Object change descriptions:
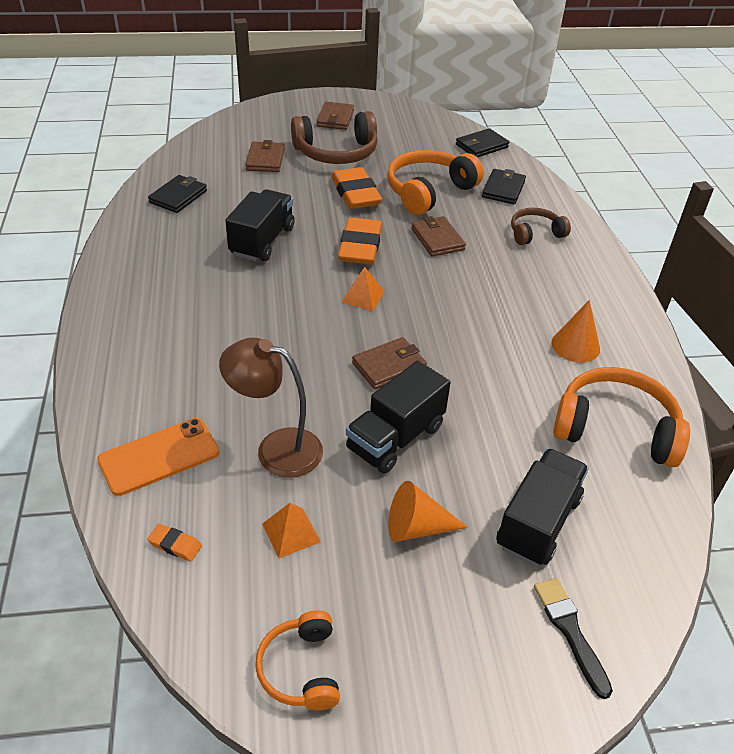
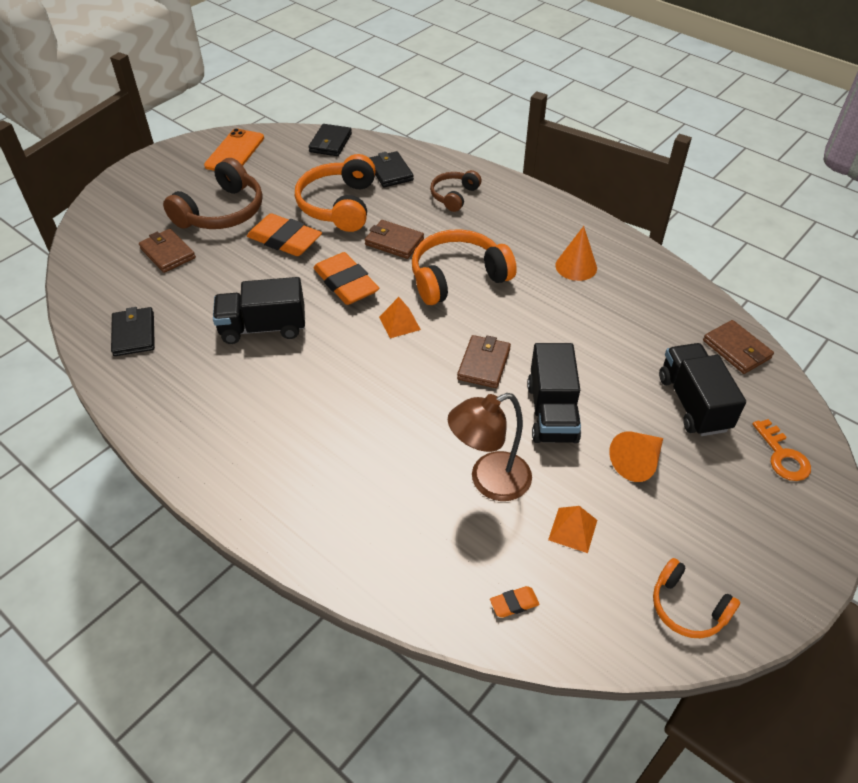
camera: 40 degrees left, 5 degrees up
(159, 456) = (418, 554): orange phone -> orange phone (235, 152)
(262, 241) = (263, 328): black truck -> black truck turned 75 degrees counterclockwise
(335, 118) = (180, 180): brown wallet -> brown wallet (736, 349)
(570, 631) = (782, 456): black brush -> orange key
(615, 429) = (661, 309): orange headphones -> orange headphones (457, 277)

WHAT IS REQUIRED ▸
Please copy the line that holds "(335, 118) = (180, 180): brown" and each line under it through the last line above, exactly as they stand, adding nothing.

WRITTEN SOLUTION ▸
(335, 118) = (180, 180): brown wallet -> brown wallet (736, 349)
(570, 631) = (782, 456): black brush -> orange key
(615, 429) = (661, 309): orange headphones -> orange headphones (457, 277)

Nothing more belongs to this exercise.